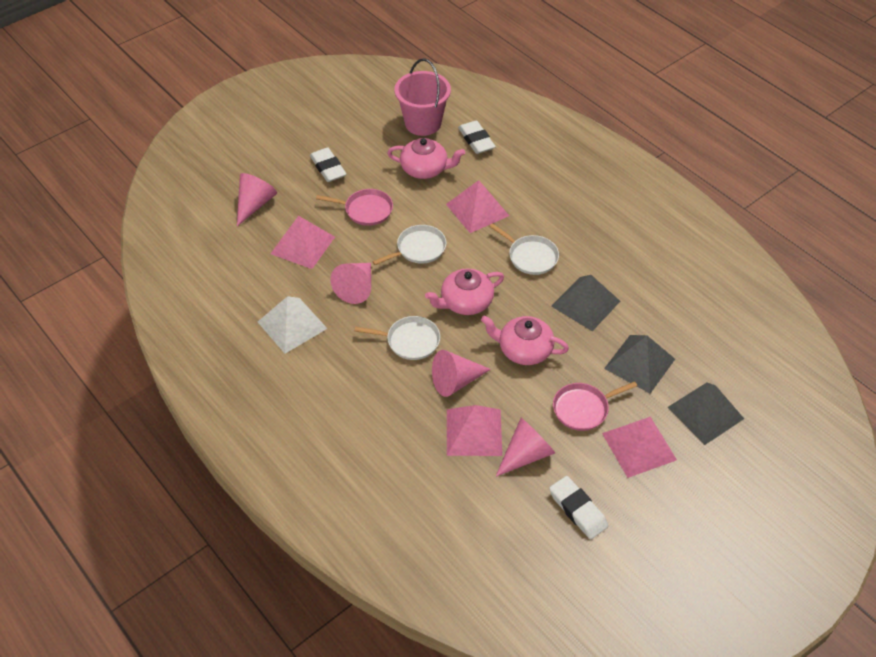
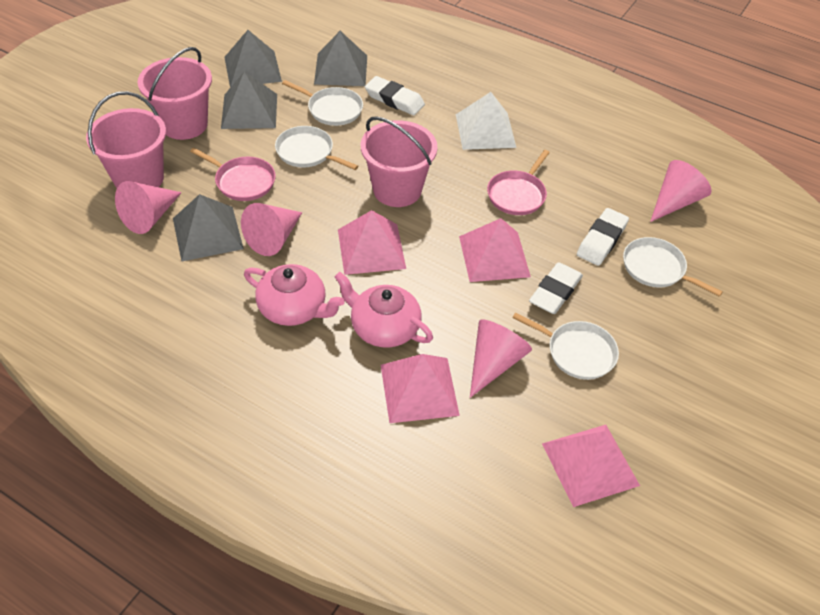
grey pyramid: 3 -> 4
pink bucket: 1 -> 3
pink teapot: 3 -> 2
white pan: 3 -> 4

---

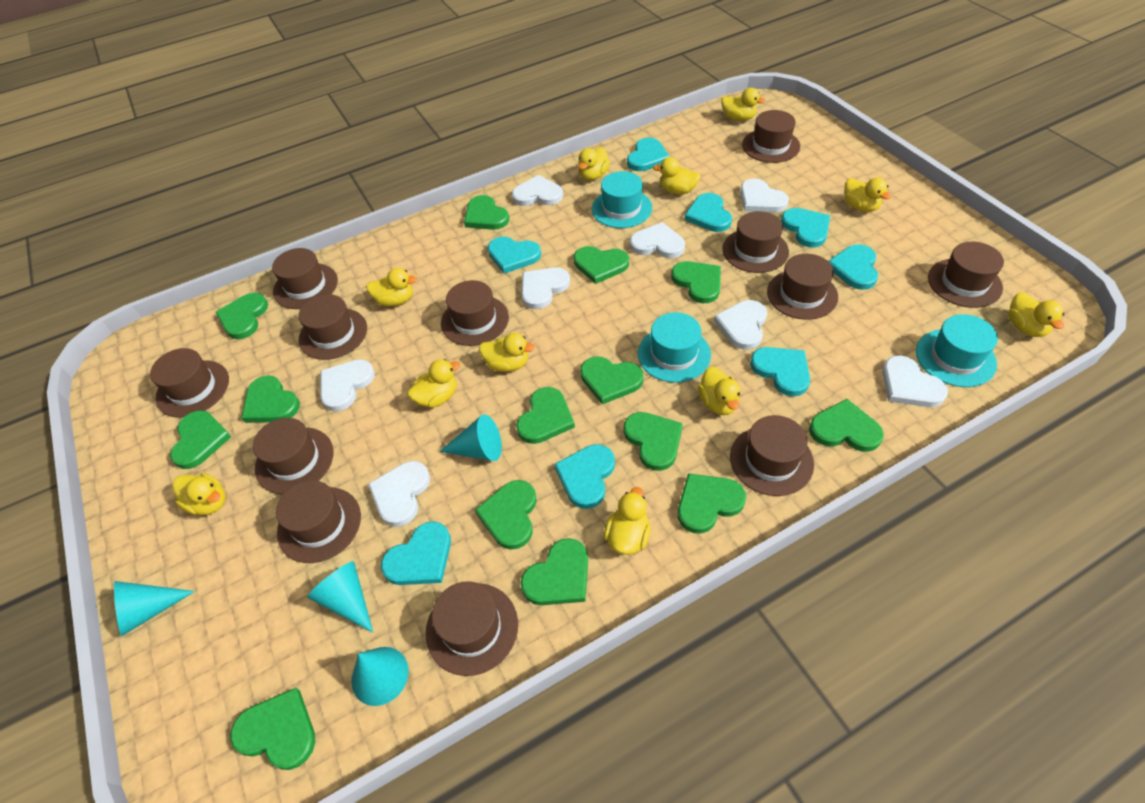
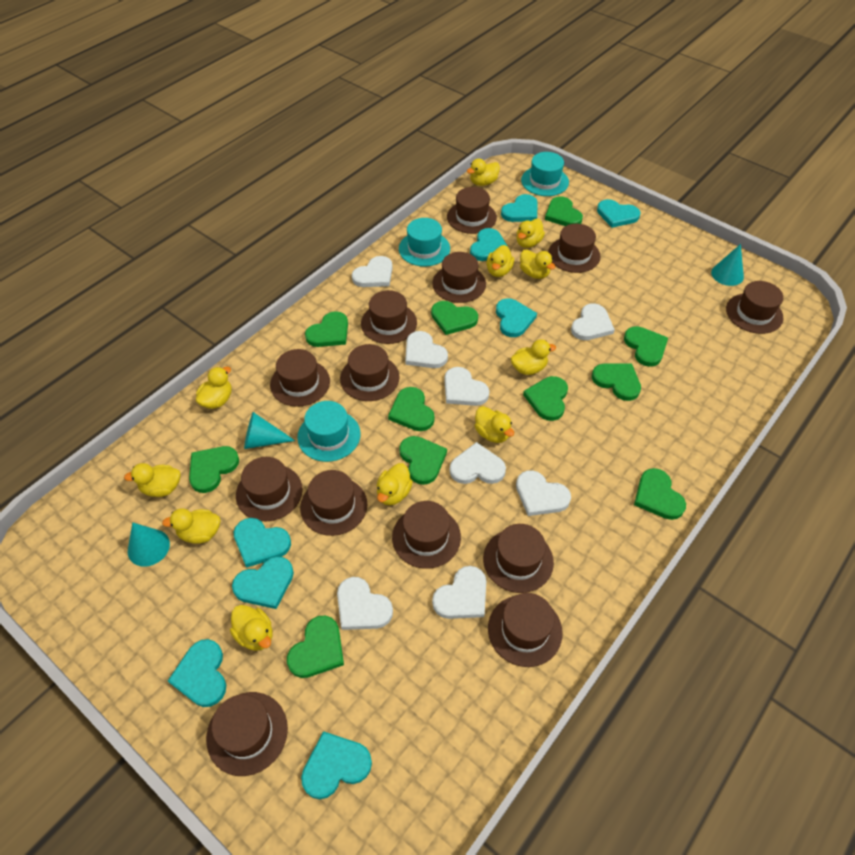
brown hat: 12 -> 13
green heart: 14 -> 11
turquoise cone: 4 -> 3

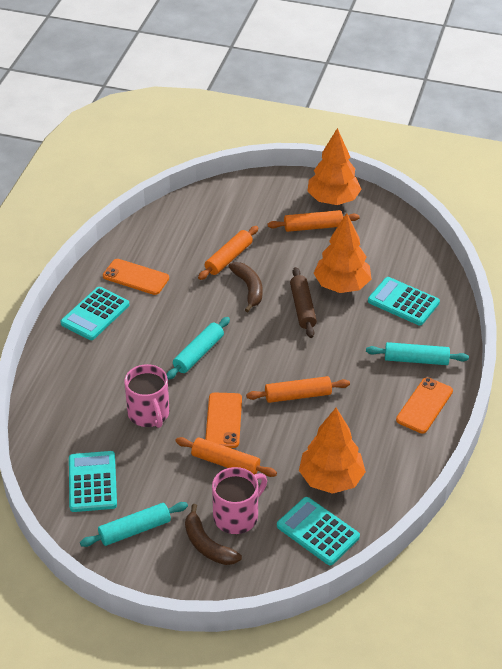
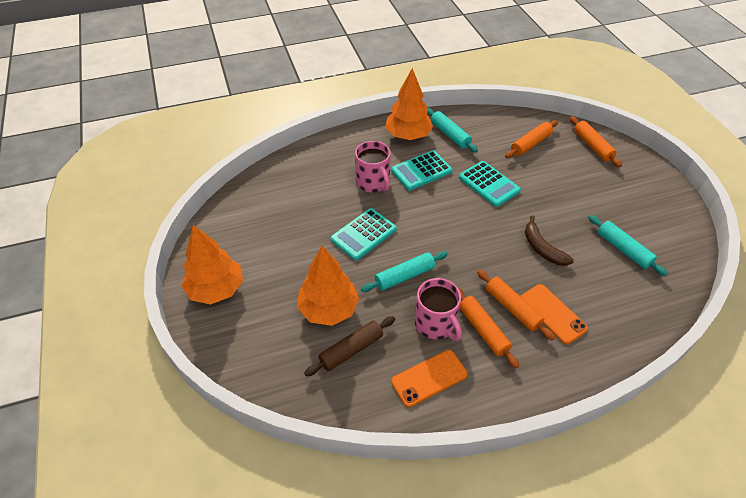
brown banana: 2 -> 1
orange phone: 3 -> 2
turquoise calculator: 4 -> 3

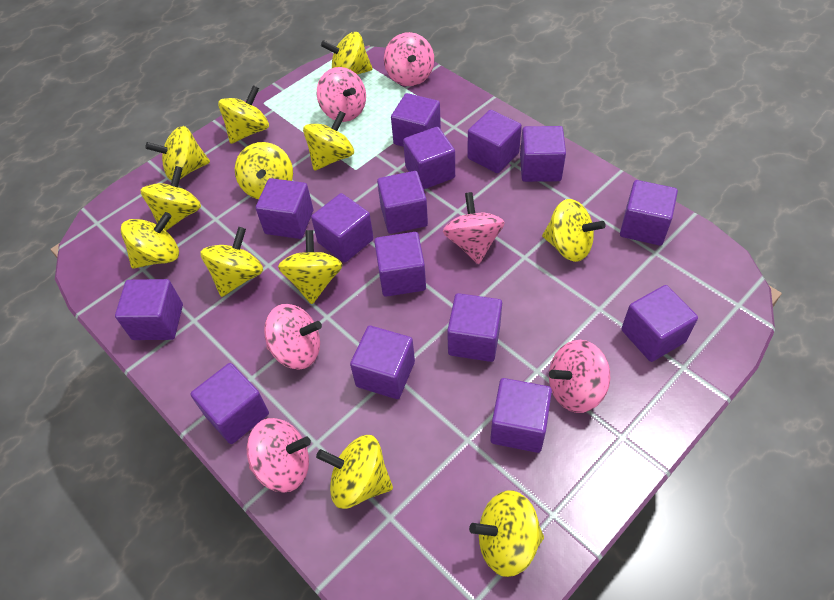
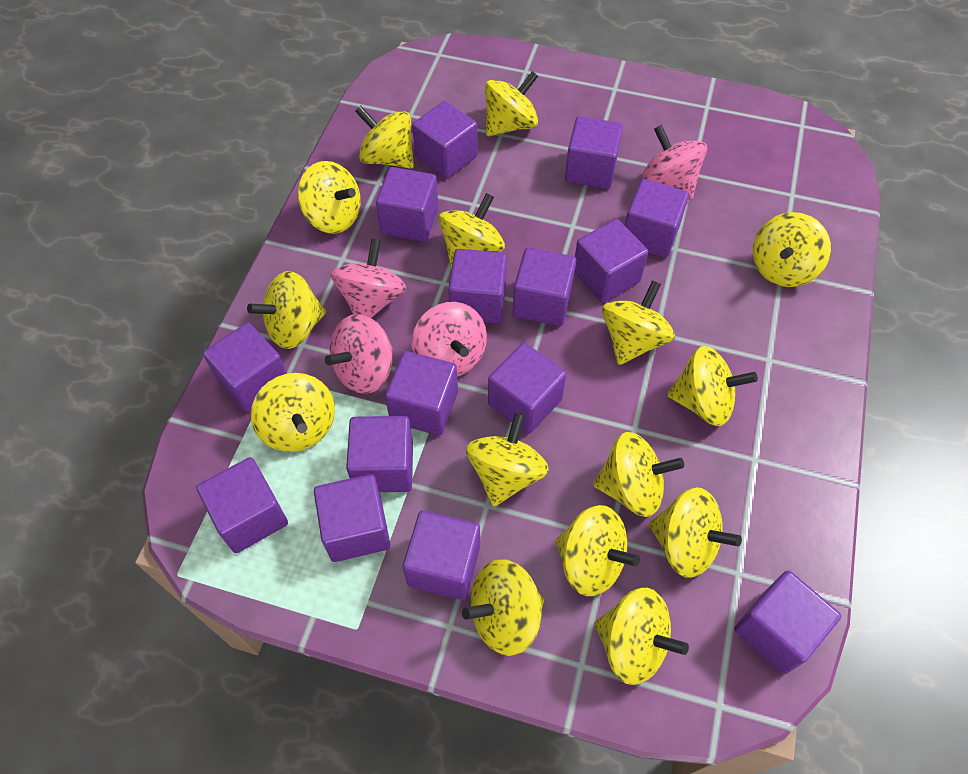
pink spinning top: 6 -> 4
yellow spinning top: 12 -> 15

--

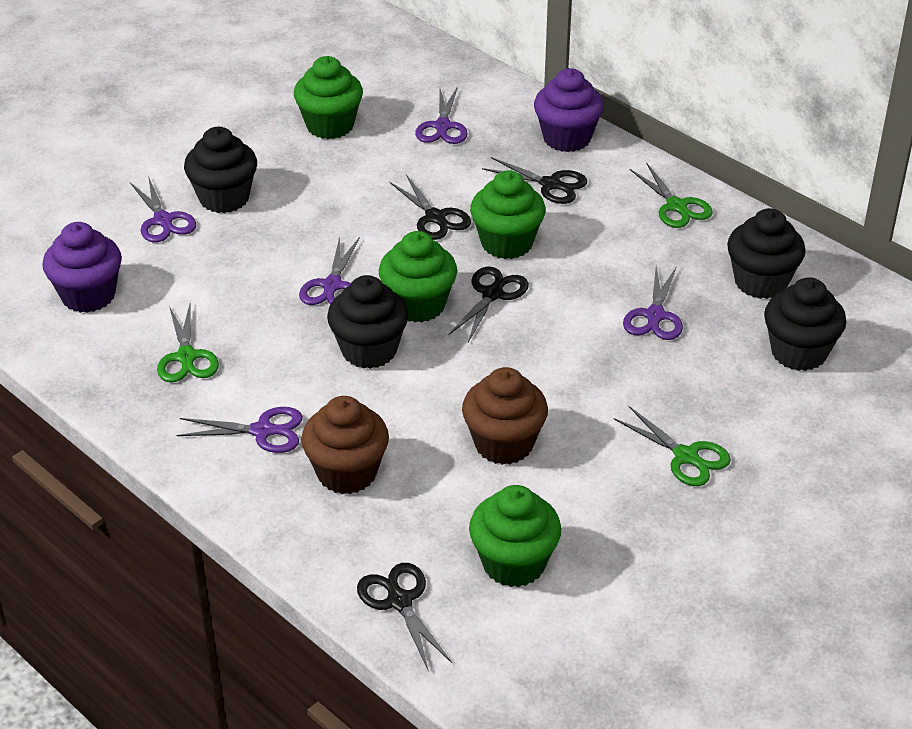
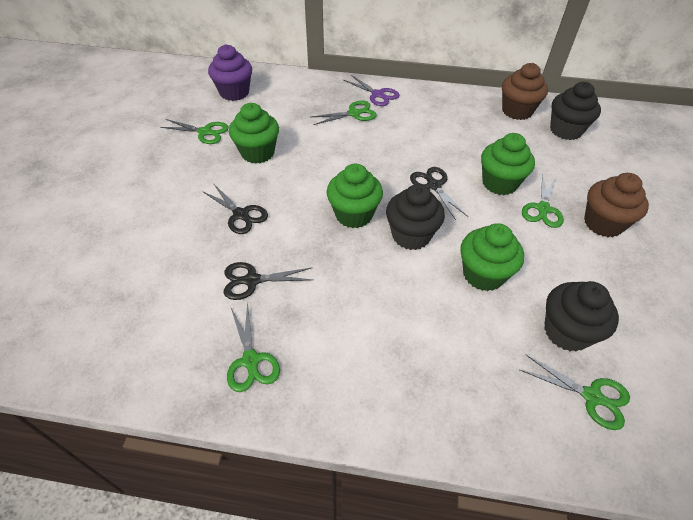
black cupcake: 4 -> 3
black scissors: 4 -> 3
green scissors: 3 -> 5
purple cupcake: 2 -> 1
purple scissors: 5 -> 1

Exercise brief -> Gather from the entries above all lines that include the string "pink".

Response box ->
pink bucket: 1 -> 3
pink teapot: 3 -> 2
pink spinning top: 6 -> 4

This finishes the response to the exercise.